Data extracted from a collection
= Beginning of Section =
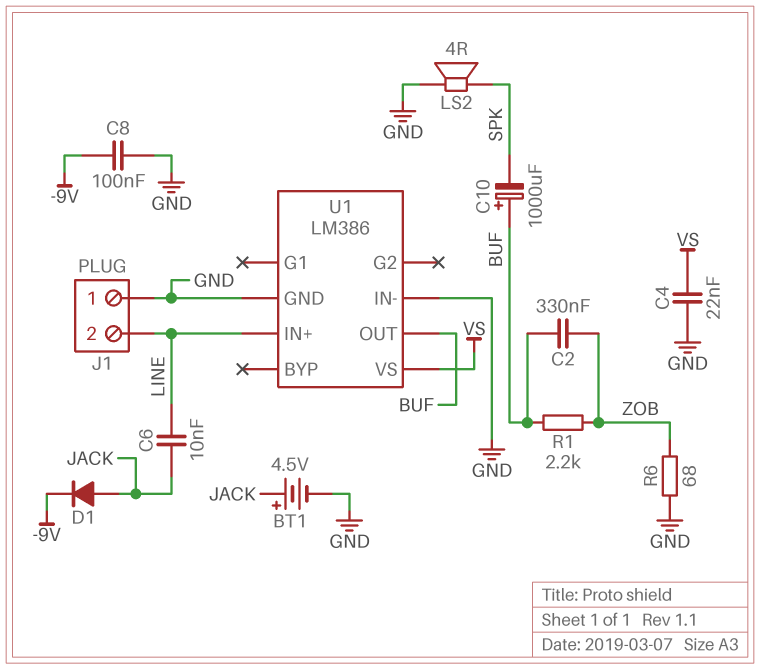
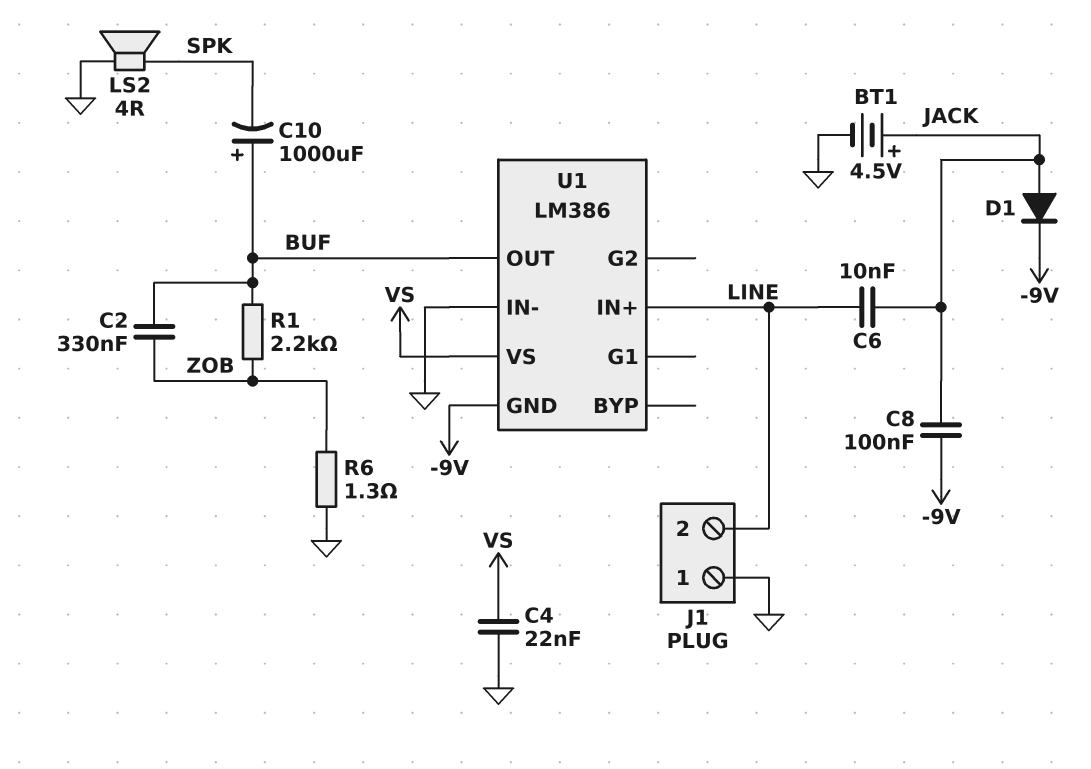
C8: 100nF (-9V, GND) -> 100nF (-9V, JACK)
R6: 68 (GND, ZOB) -> 1.3 (GND, ZOB)
U1 pin GND: GND -> -9V

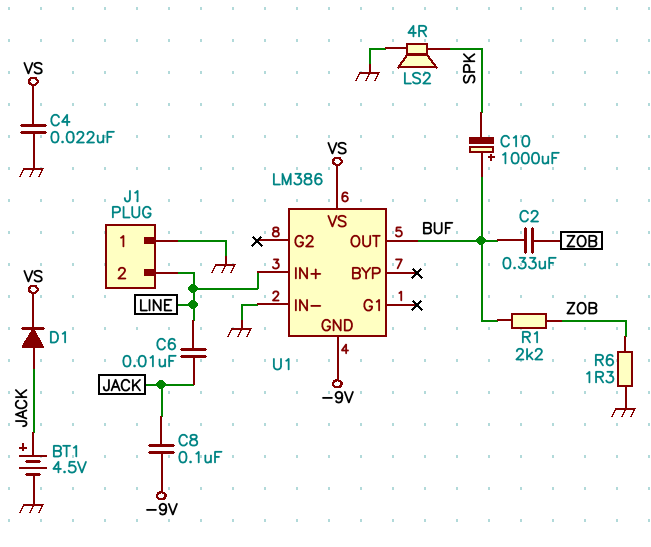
D1: diode (A JACK, K -9V) -> diode (A JACK, K VS)

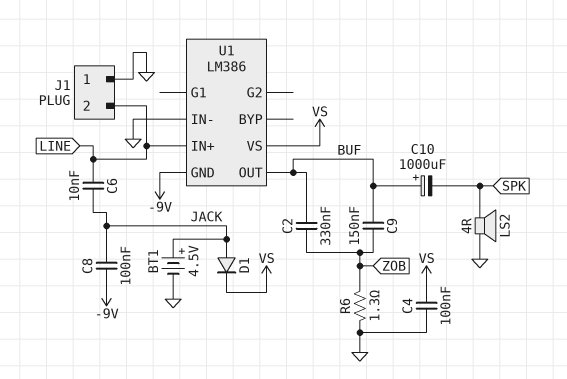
C4: 22nF (GND, VS) -> 100nF (GND, VS)
C9: none -> 150nF (BUF, ZOB)
R1: 2.2k (BUF, ZOB) -> none

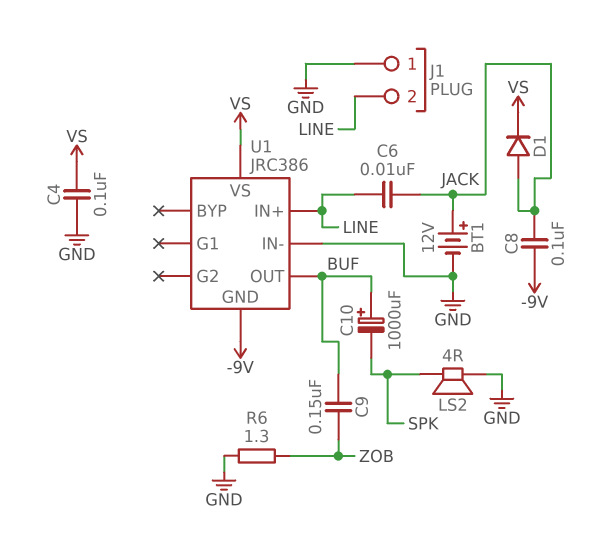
BT1: 4.5V (plus JACK, minus GND) -> 12V (plus JACK, minus GND)
C2: 330nF (BUF, ZOB) -> none
U1: LM386 -> JRC386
= End of Section =
● What is needed
Every line above needs to be written out again as it stands. Pictures do not belong in the copy.

● Response below
C8: 100nF (-9V, GND) -> 100nF (-9V, JACK)
R6: 68 (GND, ZOB) -> 1.3 (GND, ZOB)
U1 pin GND: GND -> -9V

D1: diode (A JACK, K -9V) -> diode (A JACK, K VS)

C4: 22nF (GND, VS) -> 100nF (GND, VS)
C9: none -> 150nF (BUF, ZOB)
R1: 2.2k (BUF, ZOB) -> none

BT1: 4.5V (plus JACK, minus GND) -> 12V (plus JACK, minus GND)
C2: 330nF (BUF, ZOB) -> none
U1: LM386 -> JRC386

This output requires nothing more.